**Information shown:**
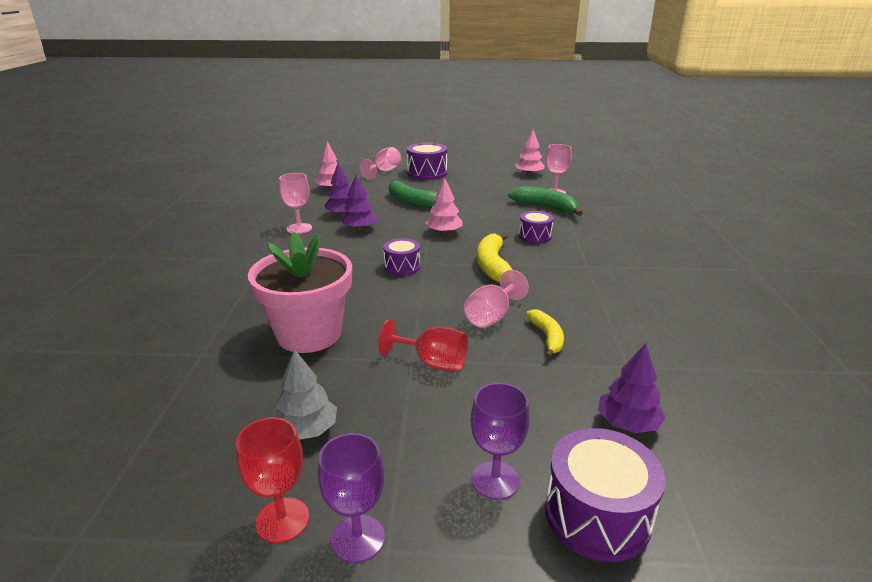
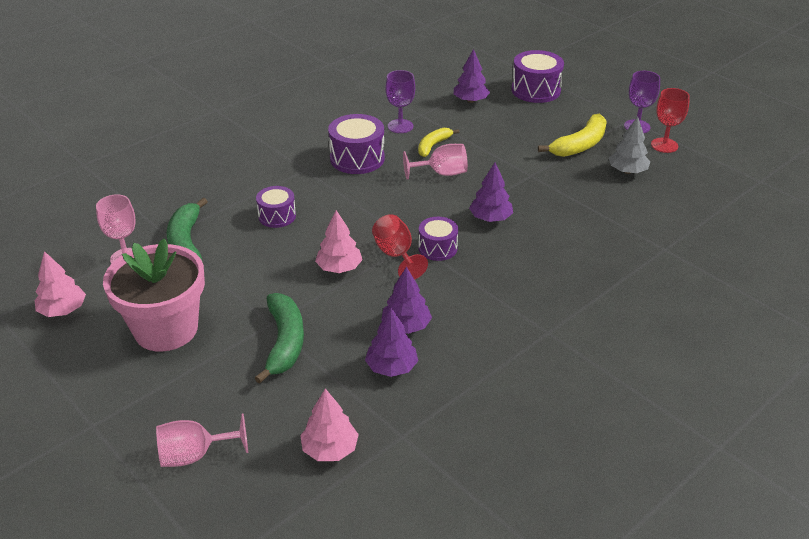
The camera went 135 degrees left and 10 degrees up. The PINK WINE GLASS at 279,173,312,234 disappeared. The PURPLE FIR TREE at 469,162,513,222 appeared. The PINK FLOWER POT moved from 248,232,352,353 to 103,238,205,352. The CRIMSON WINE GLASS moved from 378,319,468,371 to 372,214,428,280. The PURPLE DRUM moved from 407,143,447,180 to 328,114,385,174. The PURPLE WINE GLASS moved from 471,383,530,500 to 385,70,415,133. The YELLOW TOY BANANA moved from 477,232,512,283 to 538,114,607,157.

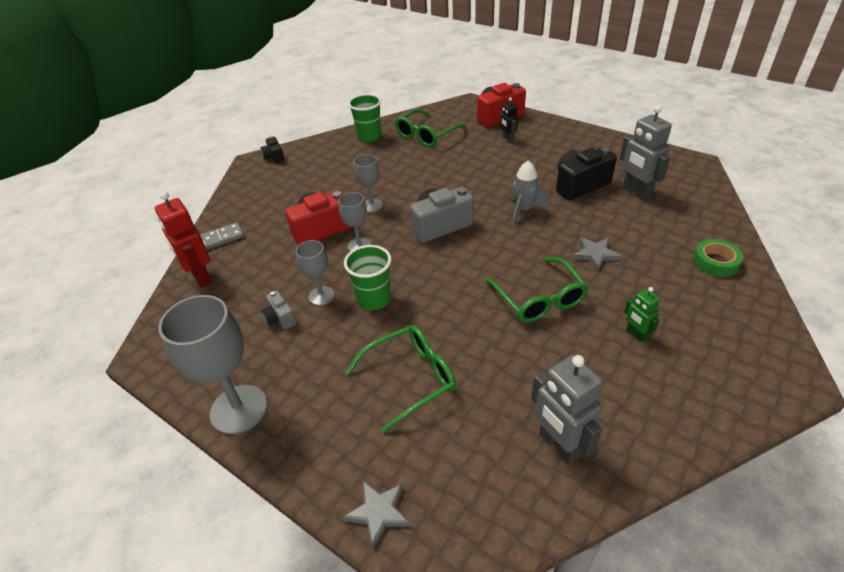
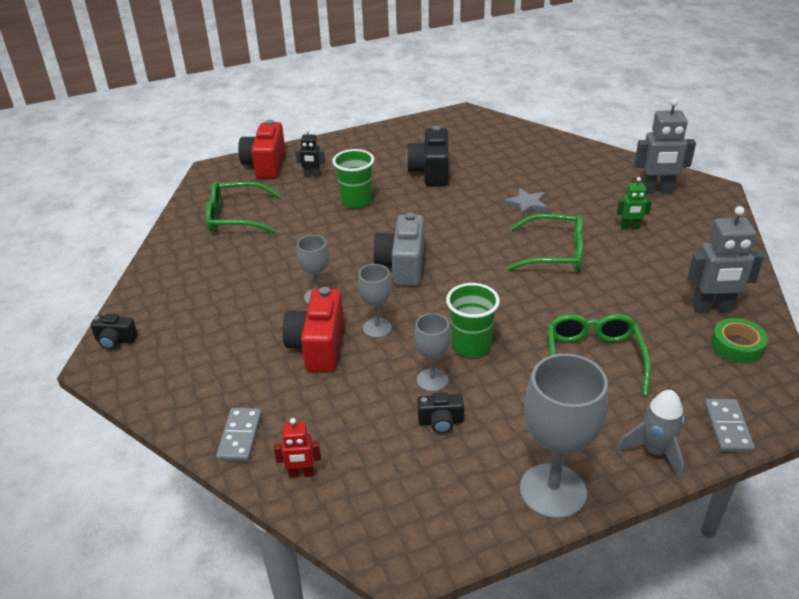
The camera went 60 degrees left and 5 degrees down. The LEAF-GREEN BEAKER moved from 348,94,381,142 to 332,149,374,209. The ASH-GREY TOY ROCKET moved from 509,160,549,224 to 617,390,684,479. The ASH-GREY ROBOT FIGURE moved from 620,105,672,200 to 634,98,696,194. The LEAF-GREEN TAPE moved from 693,239,743,277 to 711,318,768,363. The ASH-GREY STAR at 343,481,411,548 was replaced by the ASH-GREY DOMINO TILE at 704,399,755,453. The ASH-GREY CAMERA at 261,290,297,330 became the JET-BLACK CAMERA at 417,393,464,434. The LEAF-GREEN EYEGLASSES at 395,109,467,147 turned 105 degrees clockwise. The CRIMSON ROBOT FIGURE at 155,191,212,288 changed to 0.55 times the size.

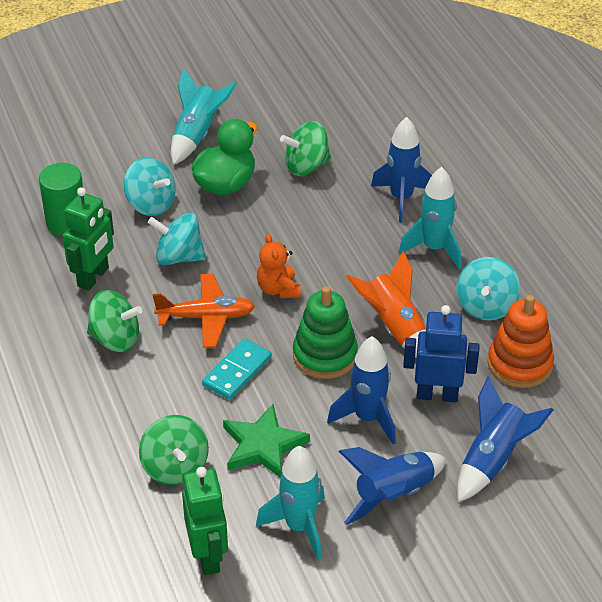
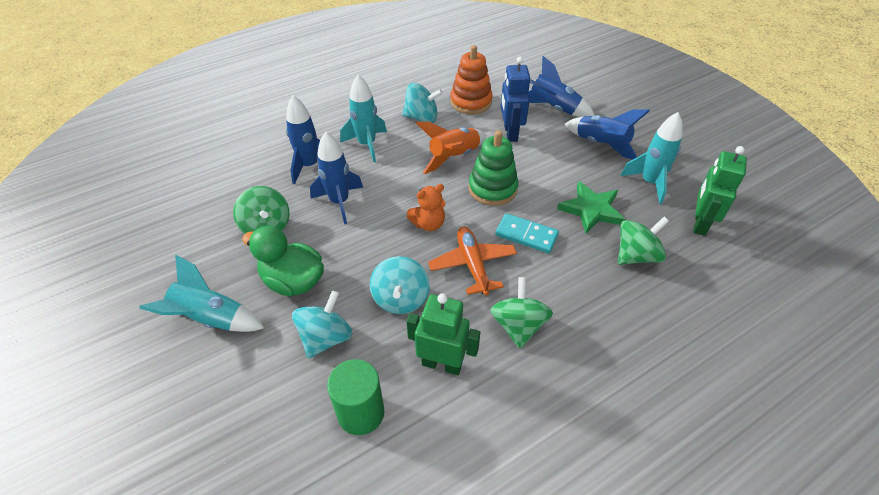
The camera went 100 degrees left and 5 degrees up. The COBALT TOY ROCKET moved from 327,336,396,444 to 310,132,363,224. The LEAF-GREEN ROBOT FIGURE at 182,467,228,575 turned 45 degrees counterclockwise.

**Exercise instructions:** Print every line above exactly. Leave the pictures out.

**Your response:**
The camera went 135 degrees left and 10 degrees up. The PINK WINE GLASS at 279,173,312,234 disappeared. The PURPLE FIR TREE at 469,162,513,222 appeared. The PINK FLOWER POT moved from 248,232,352,353 to 103,238,205,352. The CRIMSON WINE GLASS moved from 378,319,468,371 to 372,214,428,280. The PURPLE DRUM moved from 407,143,447,180 to 328,114,385,174. The PURPLE WINE GLASS moved from 471,383,530,500 to 385,70,415,133. The YELLOW TOY BANANA moved from 477,232,512,283 to 538,114,607,157.

The camera went 60 degrees left and 5 degrees down. The LEAF-GREEN BEAKER moved from 348,94,381,142 to 332,149,374,209. The ASH-GREY TOY ROCKET moved from 509,160,549,224 to 617,390,684,479. The ASH-GREY ROBOT FIGURE moved from 620,105,672,200 to 634,98,696,194. The LEAF-GREEN TAPE moved from 693,239,743,277 to 711,318,768,363. The ASH-GREY STAR at 343,481,411,548 was replaced by the ASH-GREY DOMINO TILE at 704,399,755,453. The ASH-GREY CAMERA at 261,290,297,330 became the JET-BLACK CAMERA at 417,393,464,434. The LEAF-GREEN EYEGLASSES at 395,109,467,147 turned 105 degrees clockwise. The CRIMSON ROBOT FIGURE at 155,191,212,288 changed to 0.55 times the size.

The camera went 100 degrees left and 5 degrees up. The COBALT TOY ROCKET moved from 327,336,396,444 to 310,132,363,224. The LEAF-GREEN ROBOT FIGURE at 182,467,228,575 turned 45 degrees counterclockwise.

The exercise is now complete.